### To-do item:
For the records below, output word for word the lines from the one with "[(140,205),(141,191),(122,190),(122,205),(140,205)]" up to and including the one with "[(388,10),(375,0),(333,0),(315,26),(355,55),(388,10)]". No pictures.
============
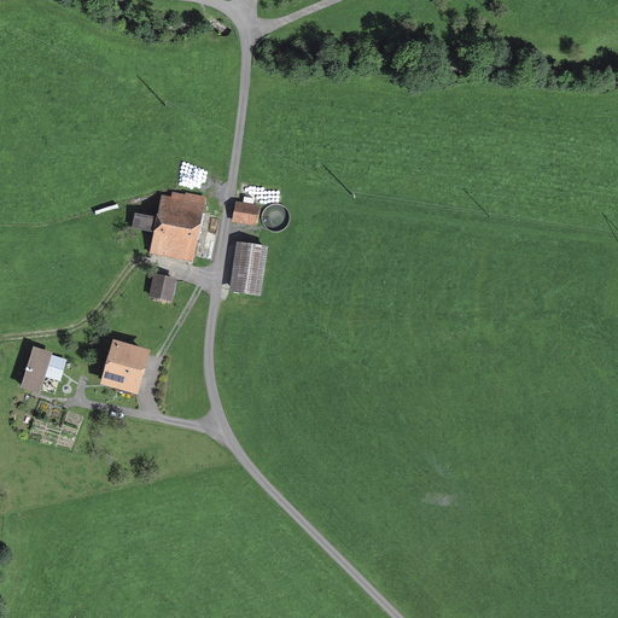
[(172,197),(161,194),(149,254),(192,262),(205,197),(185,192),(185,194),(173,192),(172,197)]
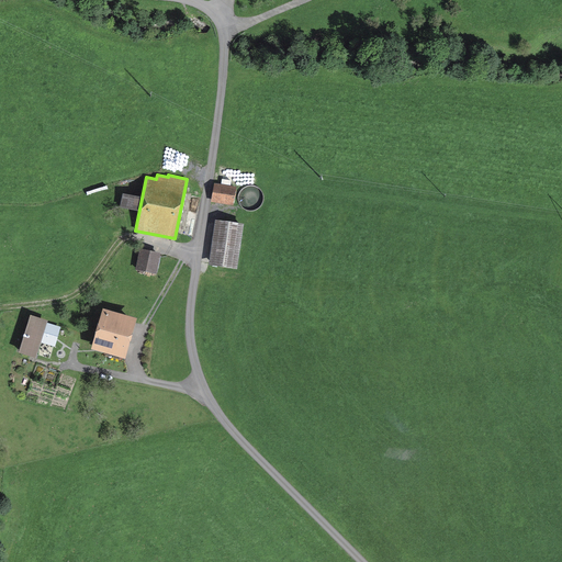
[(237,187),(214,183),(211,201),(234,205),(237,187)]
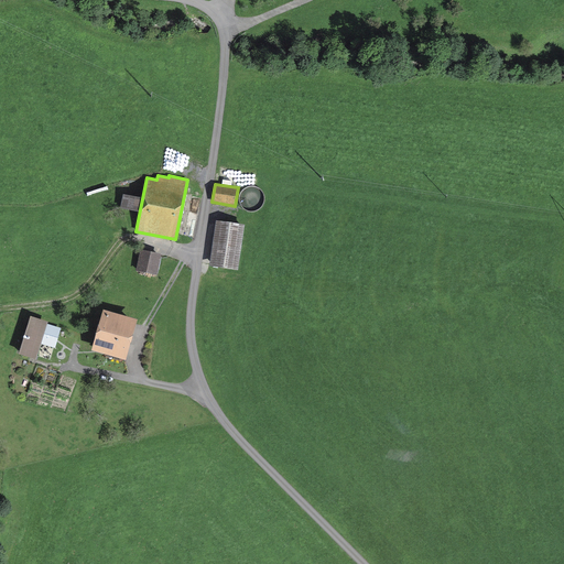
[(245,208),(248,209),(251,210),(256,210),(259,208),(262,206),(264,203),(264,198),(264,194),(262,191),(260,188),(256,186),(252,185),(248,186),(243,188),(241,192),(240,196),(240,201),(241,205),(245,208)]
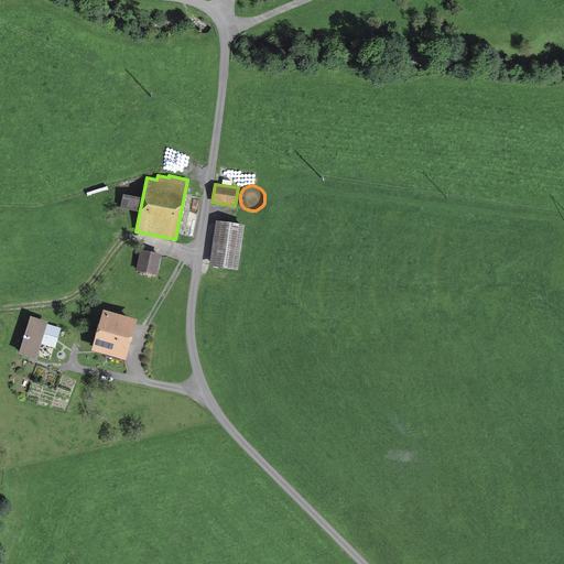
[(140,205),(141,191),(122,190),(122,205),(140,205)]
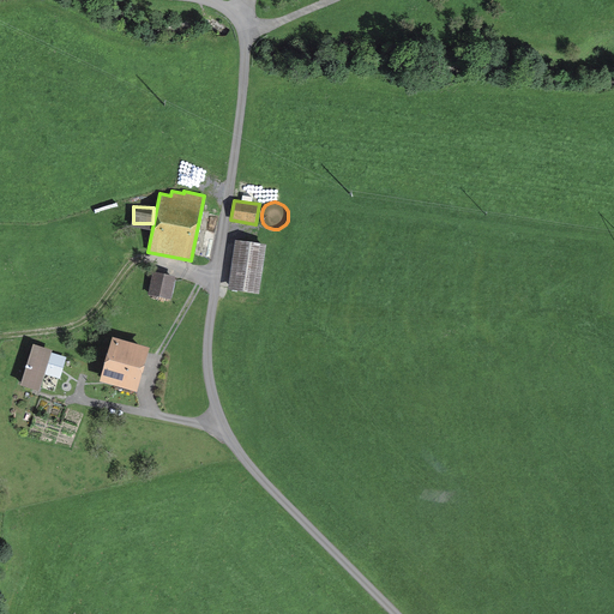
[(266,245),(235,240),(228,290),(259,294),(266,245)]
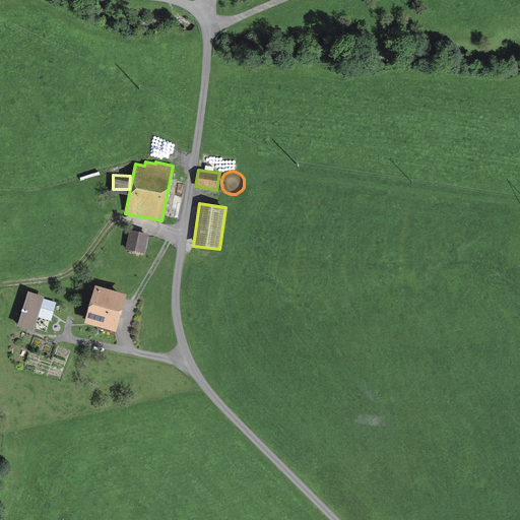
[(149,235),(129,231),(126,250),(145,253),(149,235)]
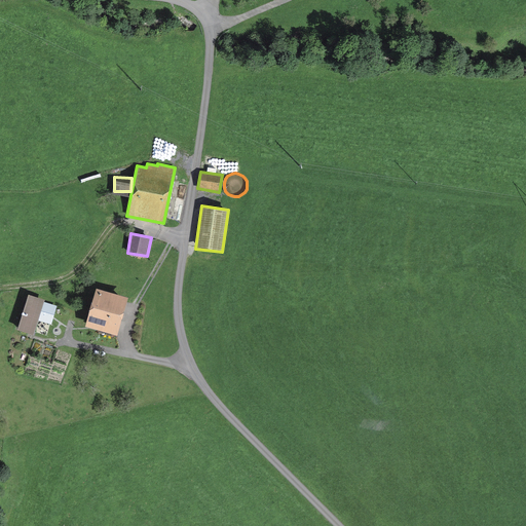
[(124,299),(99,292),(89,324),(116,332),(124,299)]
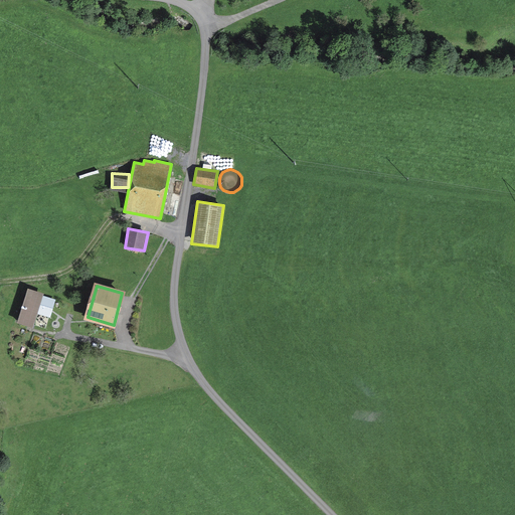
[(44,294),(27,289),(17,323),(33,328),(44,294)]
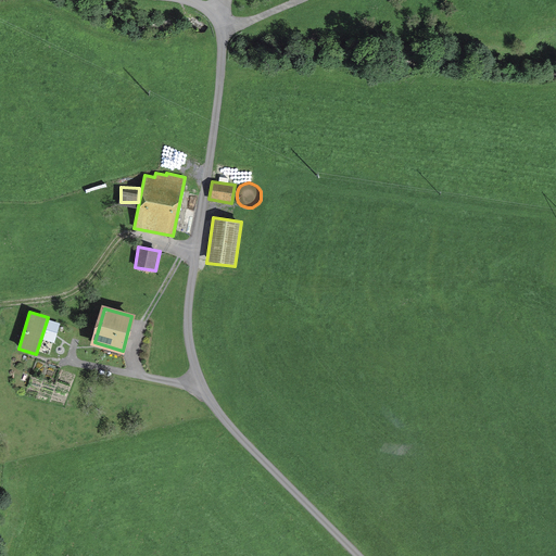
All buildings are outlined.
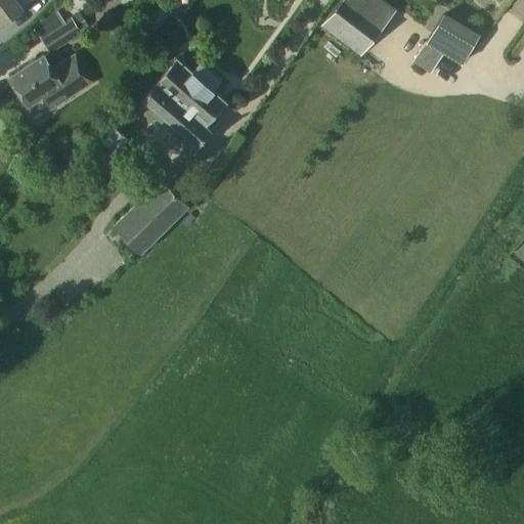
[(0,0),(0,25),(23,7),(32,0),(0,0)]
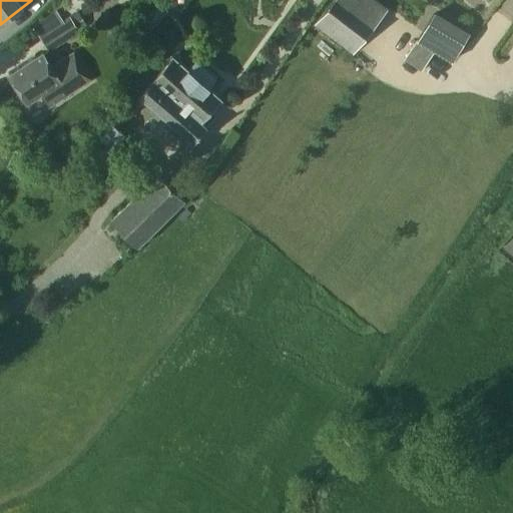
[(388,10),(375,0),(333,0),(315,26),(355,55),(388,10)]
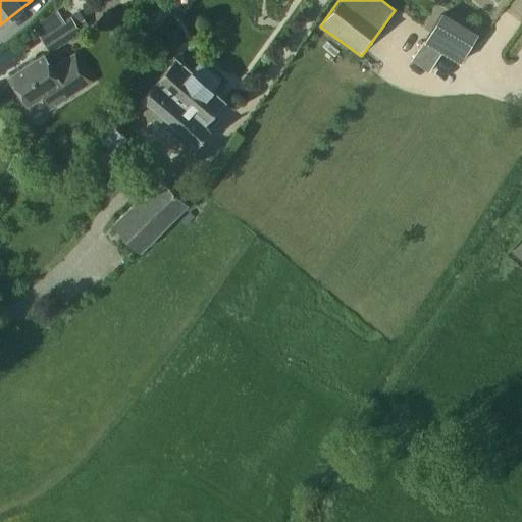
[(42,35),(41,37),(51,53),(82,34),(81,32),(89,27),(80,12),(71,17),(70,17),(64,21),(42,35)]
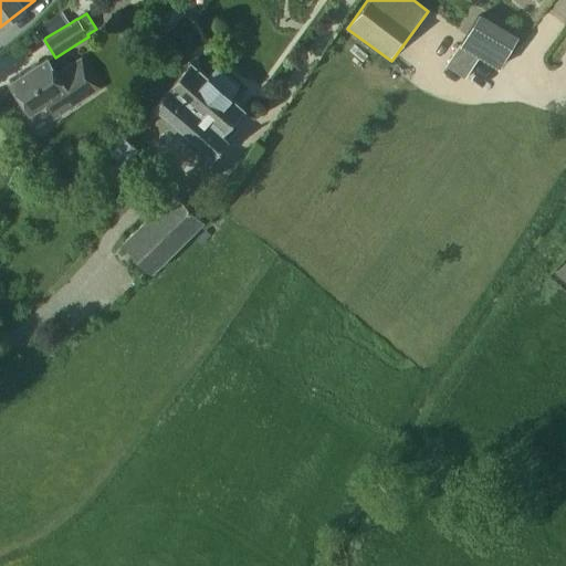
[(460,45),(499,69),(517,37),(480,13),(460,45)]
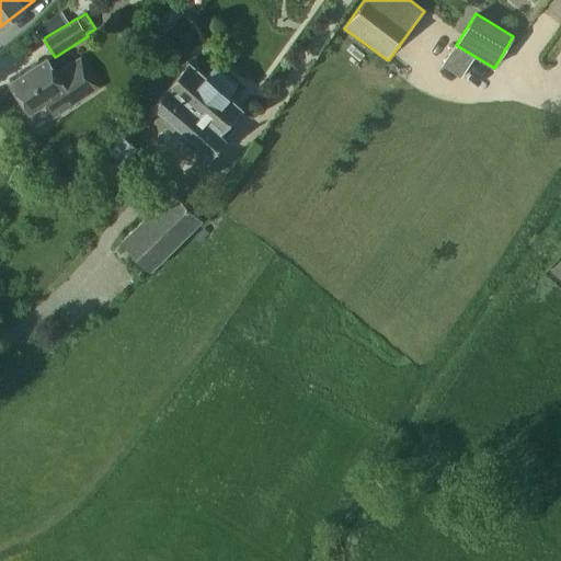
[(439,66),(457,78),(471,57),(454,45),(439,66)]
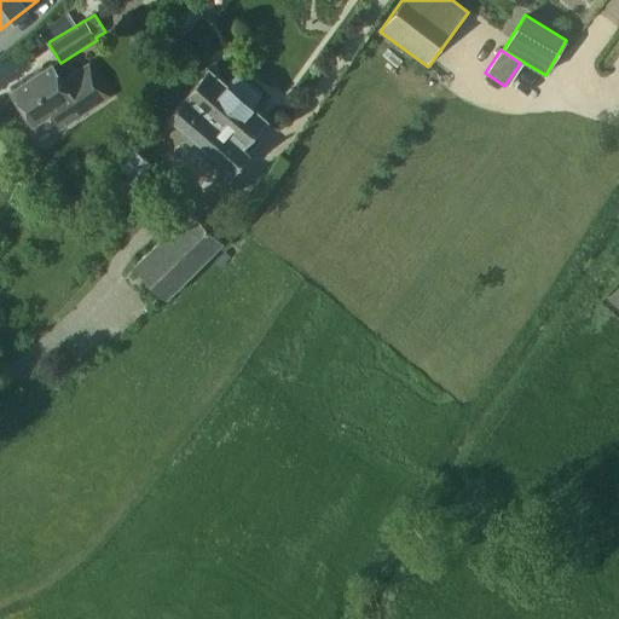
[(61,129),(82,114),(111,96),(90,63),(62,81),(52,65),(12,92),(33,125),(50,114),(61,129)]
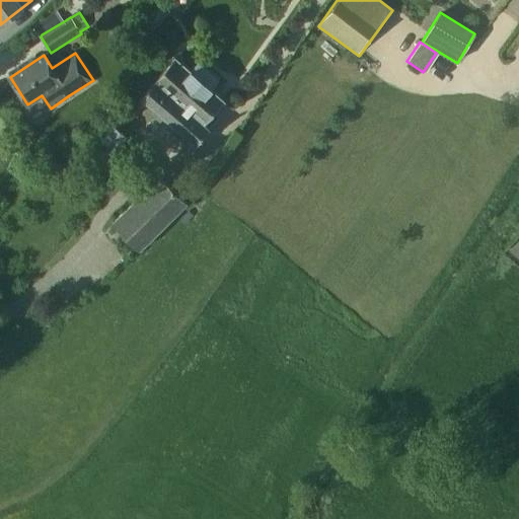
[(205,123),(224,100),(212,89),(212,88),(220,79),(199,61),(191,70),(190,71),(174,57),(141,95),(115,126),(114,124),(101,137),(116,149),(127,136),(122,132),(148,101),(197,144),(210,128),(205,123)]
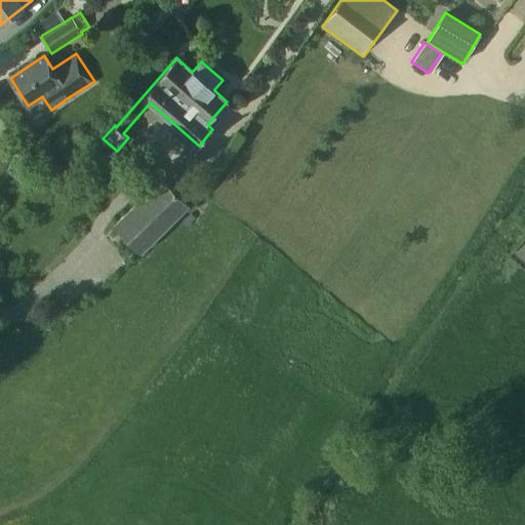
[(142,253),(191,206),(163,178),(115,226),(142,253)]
============
### Result:
[(140,205),(141,191),(122,190),(122,205),(140,205)]
[(266,245),(235,240),(228,290),(259,294),(266,245)]
[(149,235),(129,231),(126,250),(145,253),(149,235)]
[(124,299),(99,292),(89,324),(116,332),(124,299)]
[(44,294),(27,289),(17,323),(33,328),(44,294)]
All buildings are outlined.
[(0,0),(0,25),(23,7),(32,0),(0,0)]
[(388,10),(375,0),(333,0),(315,26),(355,55),(388,10)]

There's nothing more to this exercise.